Work task
Copy every record verbatim. Leave the pictures out.

=======

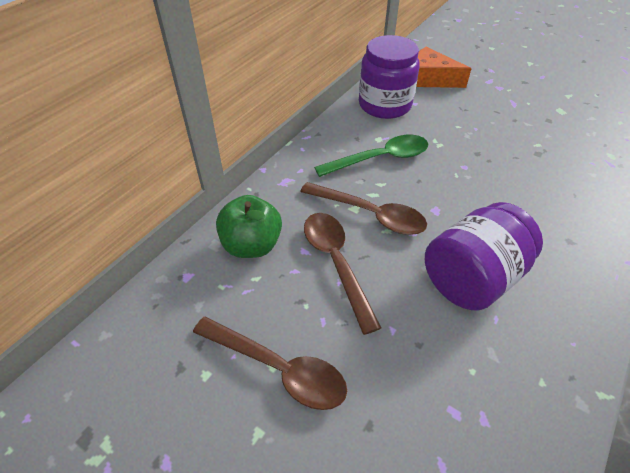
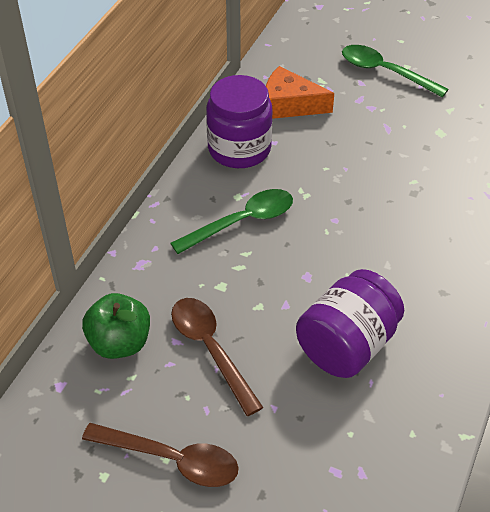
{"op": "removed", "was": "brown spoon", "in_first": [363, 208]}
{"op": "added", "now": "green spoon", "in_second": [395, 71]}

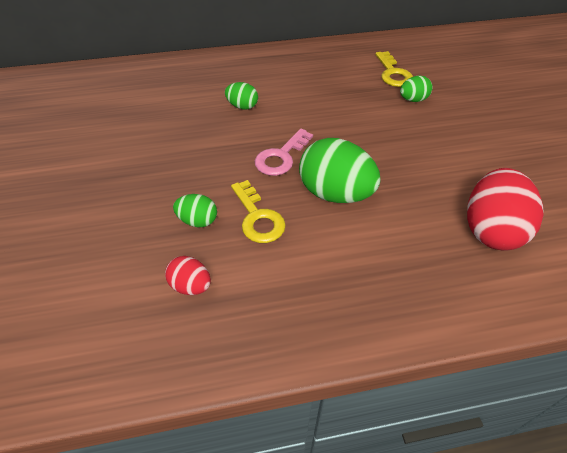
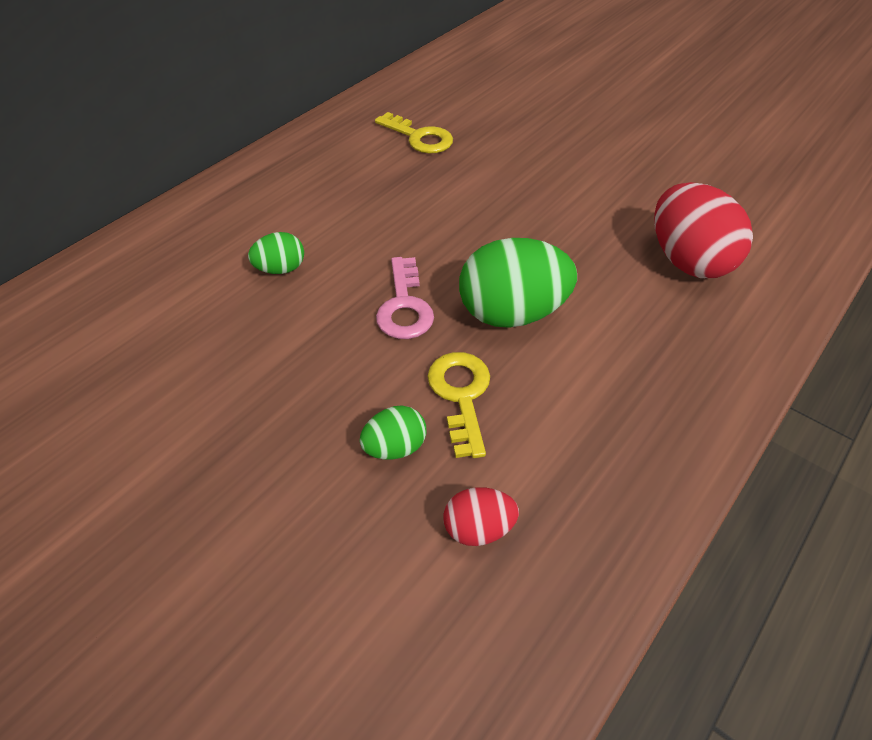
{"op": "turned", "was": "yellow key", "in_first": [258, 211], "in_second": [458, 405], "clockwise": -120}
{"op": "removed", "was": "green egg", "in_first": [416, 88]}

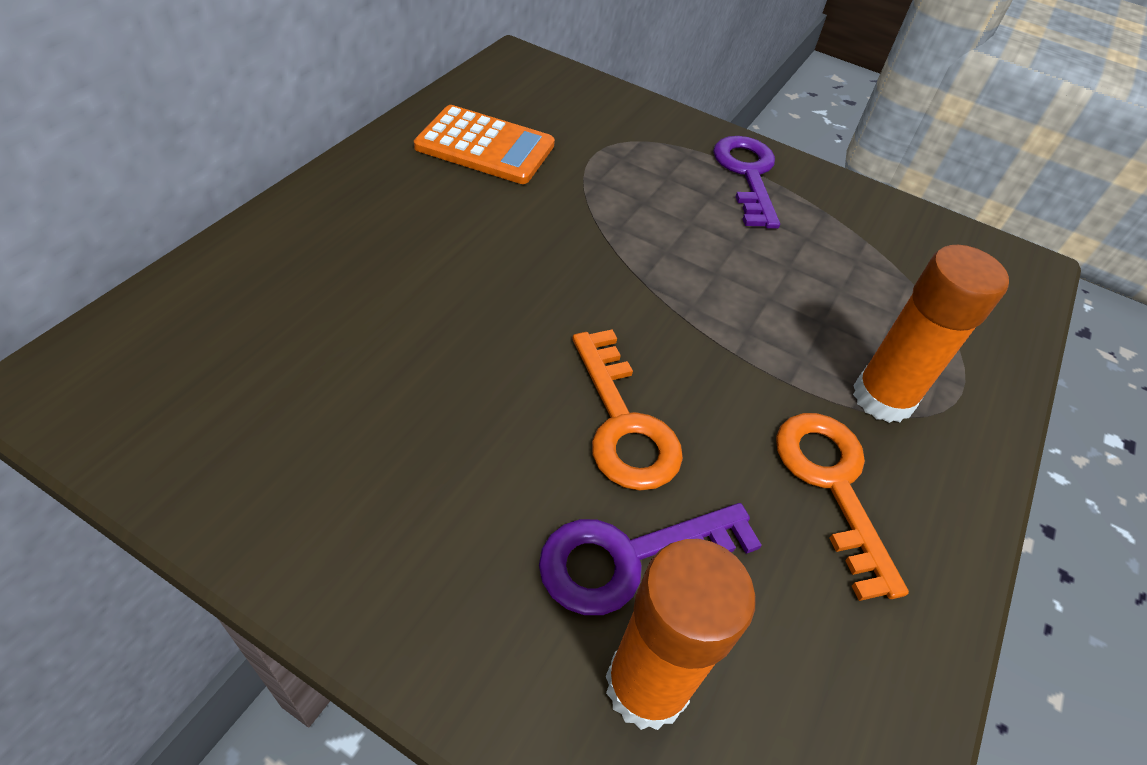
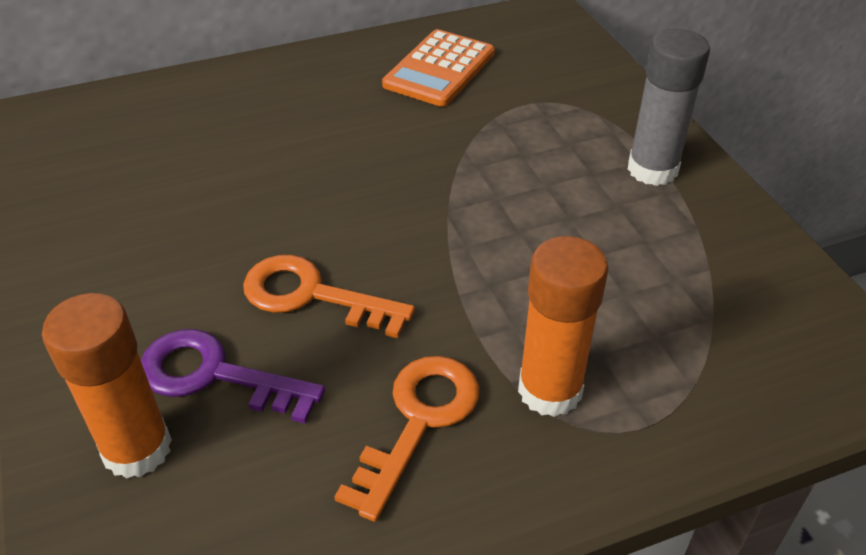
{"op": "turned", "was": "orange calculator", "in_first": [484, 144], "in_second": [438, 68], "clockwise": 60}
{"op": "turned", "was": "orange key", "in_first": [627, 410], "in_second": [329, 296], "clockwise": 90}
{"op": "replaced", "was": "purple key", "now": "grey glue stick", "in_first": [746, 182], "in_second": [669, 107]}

=======

Written reply
{"op": "removed", "was": "brown spoon", "in_first": [363, 208]}
{"op": "added", "now": "green spoon", "in_second": [395, 71]}

{"op": "turned", "was": "yellow key", "in_first": [258, 211], "in_second": [458, 405], "clockwise": -120}
{"op": "removed", "was": "green egg", "in_first": [416, 88]}

{"op": "turned", "was": "orange calculator", "in_first": [484, 144], "in_second": [438, 68], "clockwise": 60}
{"op": "turned", "was": "orange key", "in_first": [627, 410], "in_second": [329, 296], "clockwise": 90}
{"op": "replaced", "was": "purple key", "now": "grey glue stick", "in_first": [746, 182], "in_second": [669, 107]}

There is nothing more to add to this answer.